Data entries
════════════════
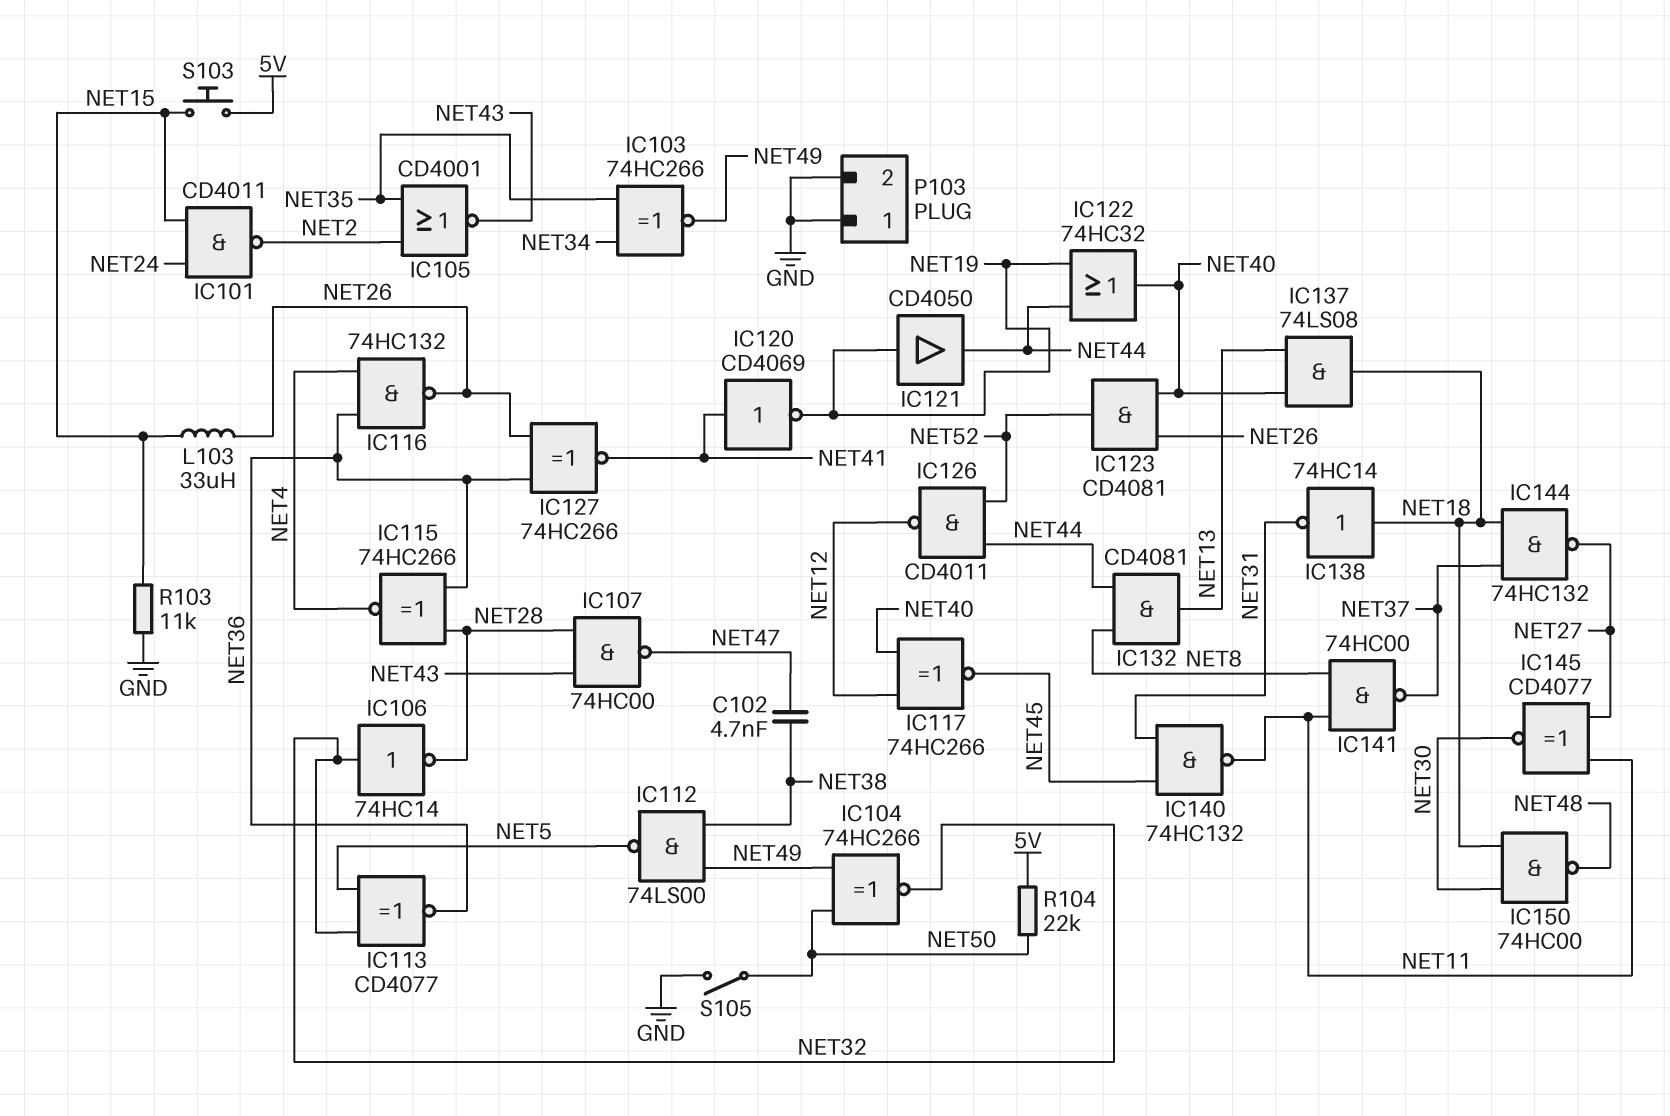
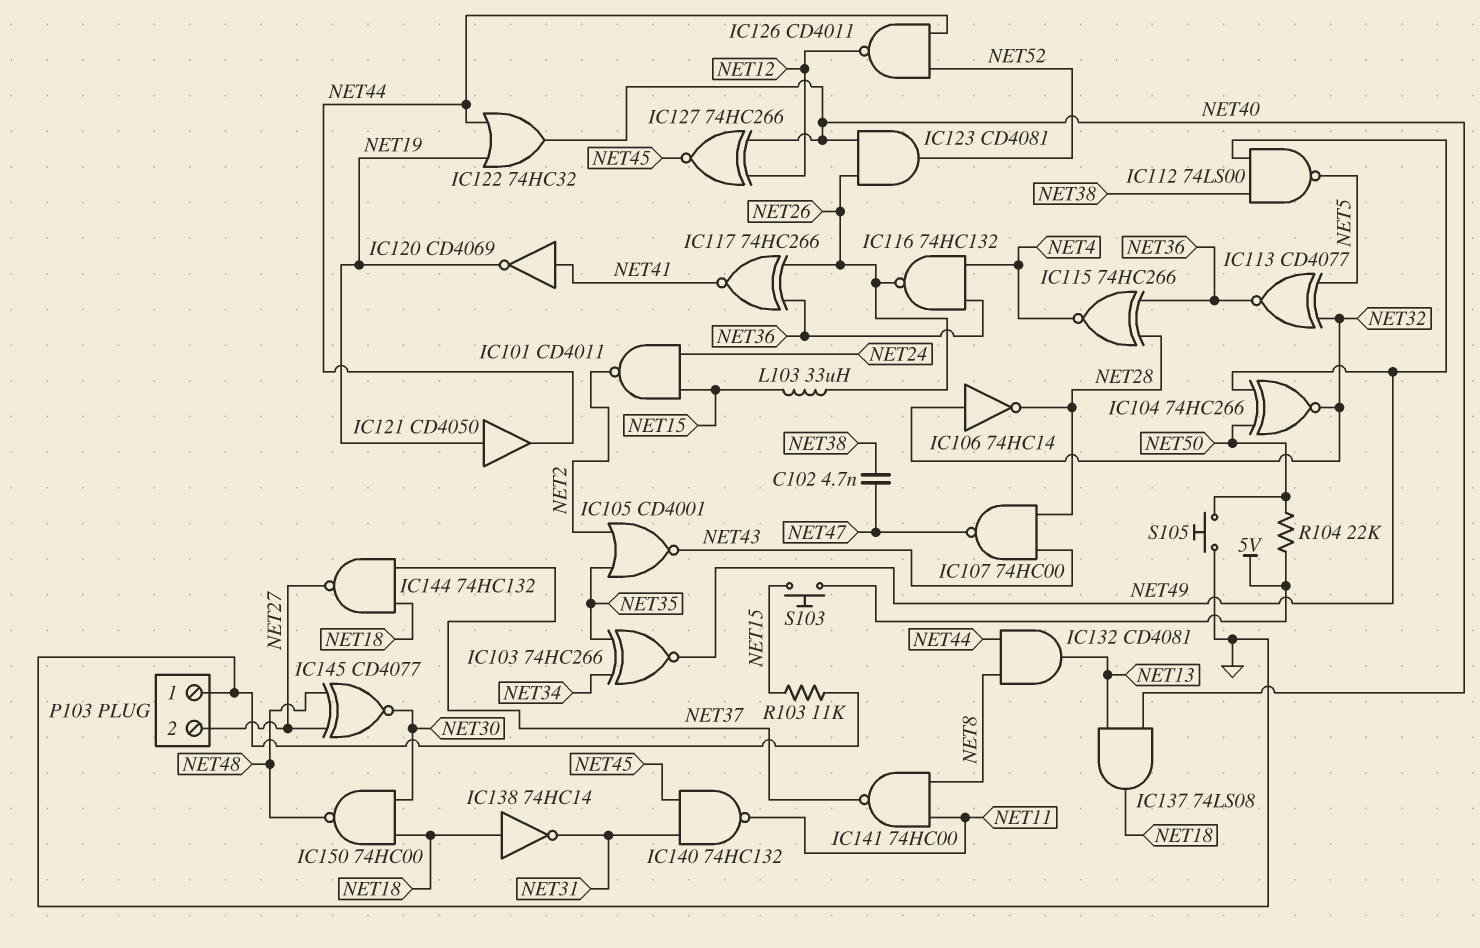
IC117: XNOR 74HC266 (in NET12, in NET40, out NET45) -> XNOR 74HC266 (in NET26, in NET36, out NET41)
IC127: XNOR 74HC266 (in NET26, in NET36, out NET41) -> XNOR 74HC266 (in NET12, in NET40, out NET45)
IC145: XNOR CD4077 (in NET11, in NET27, out NET30) -> XNOR CD4077 (in NET27, in NET48, out NET30)
P103 pin 2: GND -> NET27
S105: switch (GND, NET50) -> button (GND, NET50)

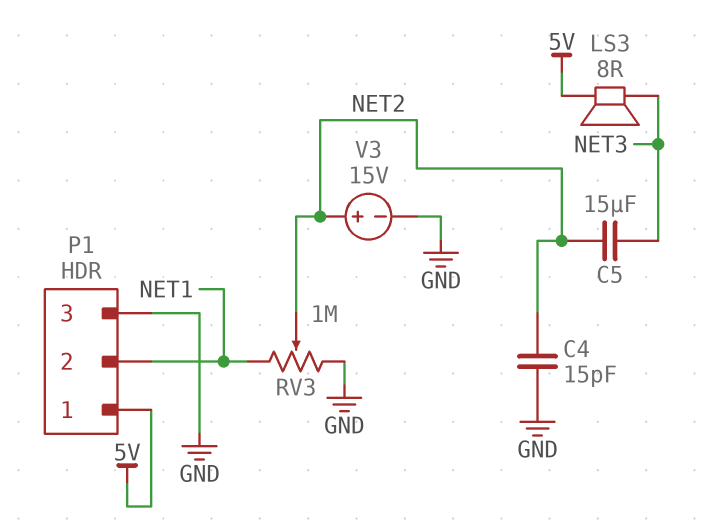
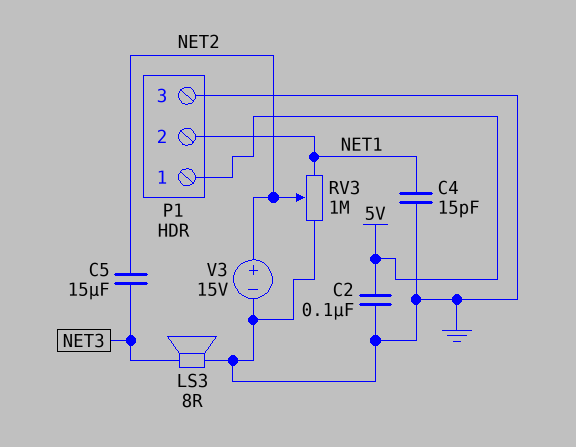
C2: none -> 100nF (5V, GND)
C4: 15pF (GND, NET2) -> 15pF (GND, NET1)
LS3: speaker 8R (5V, NET3) -> speaker 8R (GND, NET3)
════════════════
Write out each line of the data exactly; the images should be left out.

IC117: XNOR 74HC266 (in NET12, in NET40, out NET45) -> XNOR 74HC266 (in NET26, in NET36, out NET41)
IC127: XNOR 74HC266 (in NET26, in NET36, out NET41) -> XNOR 74HC266 (in NET12, in NET40, out NET45)
IC145: XNOR CD4077 (in NET11, in NET27, out NET30) -> XNOR CD4077 (in NET27, in NET48, out NET30)
P103 pin 2: GND -> NET27
S105: switch (GND, NET50) -> button (GND, NET50)

C2: none -> 100nF (5V, GND)
C4: 15pF (GND, NET2) -> 15pF (GND, NET1)
LS3: speaker 8R (5V, NET3) -> speaker 8R (GND, NET3)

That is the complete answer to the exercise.